WRITTEN TASK: State only how many lines of the data below contain the string "kern".

[Dataset excerpts]
◇ ◇ ◇
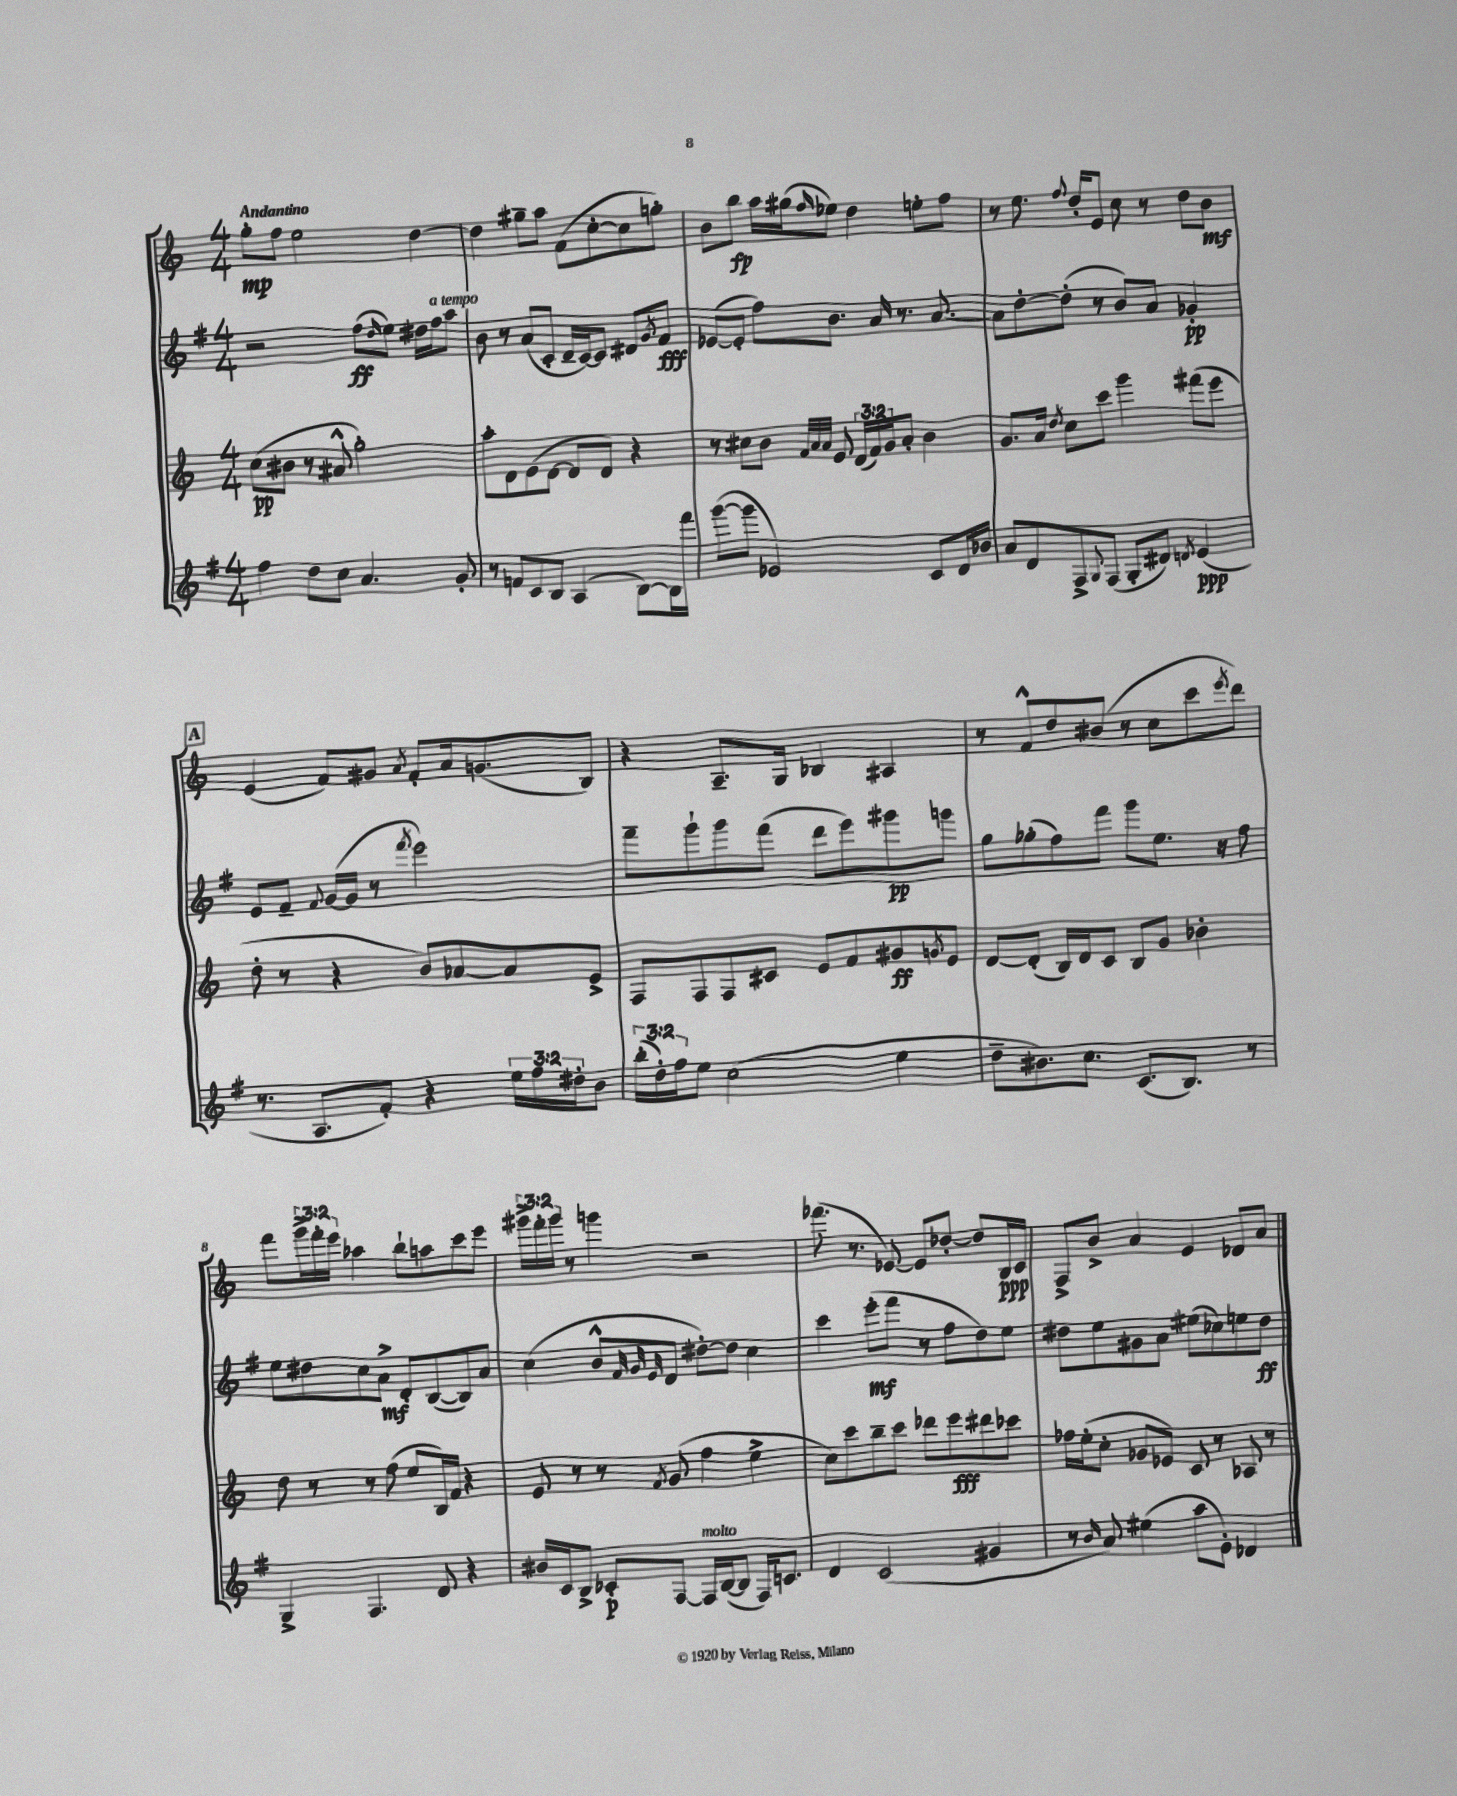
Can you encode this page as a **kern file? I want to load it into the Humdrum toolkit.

**kern	**kern	**kern	**kern
*staff4	*staff3	*staff2	*staff1
*clefG2	*clefG2	*clefG2	*clefG2
*k[f#]	*k[]	*k[f#]	*k[]
*M4/4	*M4/4	*M4/4	*M4/4
4ff#	(8cc	2r	8gg'
.	8b#	.	8ff
8dd	8r	.	2ee
8cc	8a#^^	.	.
4.a	2gg')	(8ff#	.
.	.	16qqdd	.
.	.	8ee)	.
.	.	16dd#	[4dd
.	.	16ff#	.
8g'	.	8aa	.
=	=	=	=
8r	8aa'	8b	4dd]
8f	8d	8r	.
8c	(8e	(8a	8gg#~
8B	[8d	8c'	8aa
(4A	8d]	16d~	(8f
.	.	[16c)	.
.	8d)	8c]	[8cc'
[8B)	4r	8d#	8cc]
.	.	8qg	.
16B]	.	8f#	8gg')
16fff#	.	.	.
=	=	=	=
([8ggg	8r	([8e-	8b
8ggg]	8cc#	8e-']	8bb
2e-)	8b	8ff#)	16aa
.	.	.	(16gg#
.	32qqf	.	.
.	32qqa	.	.
.	32qqa	.	16qqff
.	8e	8.b	8ee-)
.	(24d	.	4dd
.	24f)	.	.
.	.	16a	.
.	24g	.	.
.	8a'	8.r	.
8c	4b	.	8ee'
.	.	[8.a	.
16d	.	.	8ff
16b-	.	.	.
=	=	=	=
8a	8.g	8a]	8r
8d	.	[8dd'	8.ee
.	16a	.	.
.	8qdd	.	.
8F#^	8cc	(8dd']	.
.	.	.	8qqff
.	.	.	16dd'
8qqG	.	.	.
(8F#	8ccc	8r	8e
8G'	4ggg	8b)	8cc
8d#)	.	8a	8r
8qd	.	.	.
(4e	(8fff#	4g-'	8dd
.	8eee	.	8b
=	=	=	=
8.r	8dd'	8e	(4e
.	8r	8f#~	.
8.A	.	.	.
.	.	8qqf#	.
.	4r	([16g	8f)
.	.	16g]	.
8f#')	.	8r	8g#
.	.	8qfff#	8qa
4r	8b)	2eee)	8f'
.	[8a-	.	16a
.	.	.	(8.g
24ee	8a-]	.	.
24ff#	.	.	.
24dd#'	.	.	.
8b	8e^	.	8B)
=	=	=	=
(24bb'	8F	8fff#~	4r
24dd')	.	.	.
24ff#	.	.	.
8ee	8F	8ggg`	.
(2cc	8F	8ggg	8.A~
.	8c#	(8fff#	.
.	.	.	16G
.	8e	8ddd	4B-
.	8f	8eee)	.
4ee	8g#	8ggg#	4A#
.	8qg	.	.
.	8e	8ggg	.
=	=	=	=
8dd~	[8d	8gg	8r
8.b#)	(8d']	(8gg-'	8f^^
.	16B)	8ff#)	8dd
8.cc	16d	.	.
.	8c	8fff#	(8b#
(8.c	8B	8ggg	8r
.	8g	8.ee	8cc
8.B)	.	.	.
.	4b-'	.	8ccc
.	.	16r	.
.	.	.	8qeee
8r	.	8ff#	8ddd)
=	=	=	=
4G^	8dd	8ee	8fff
.	8r	8dd#	24ggg^
.	.	.	24fff'
.	.	.	24eee
4.F#	8r	8cc	4aa-
.	(8ff	8a^	.
.	8ee	8d'	8bb`
8d	16B)	([8B	8aa
.	16f	.	.
4r	4r	8B])	8ccc
.	.	8a	8eee
=	=	=	=
16b#	8e	(4cc	24ggg#^
.	.	.	24fff'
16c	.	.	.
.	.	.	24ggg#
8B^	8r	.	8r
8c-'	8r	8b^^	4ggg
.	.	32qqf#	.
.	.	32qqg	.
.	8qf	32qqe	.
[8F#	(8g	8d	.
16F#]	4ff	[8dd#')	2r
([16B	.	.	.
8B]	.	8dd#]	.
16F#)	4ee^	4cc	.
8.c	.	.	.
=	=	=	=
4d	8cc)	4ccc	(8.fff-
.	8ccc	.	.
.	.	.	8.r
(2c	8bb~	(8eee'	.
.	8ccc	8fff#	[8e-)
.	8ddd-	8r	8e-]
.	8eee	8ff#	[8dd-'
4g#	8ddd#	8dd)	8dd-]
.	8ccc-	8ee	16B
.	.	.	16c
=	=	=	=
8r	16ff-	8dd#	8F^
.	(16ee'	.	.
16qqb	.	.	.
8a)	8cc'	8ee	8b^
(4ee#	8g-	8g#	4a
.	8e-)	8a	.
8aa	8c	(8ee#	4e
8e')	8r	8cc-)	.
4d-	8A-	8ee	8d-
.	8r	8dd#	8a
==	==	==	==
*-	*-	*-	*-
◇ ◇ ◇
ANSWER TO THE PROBLEM: 2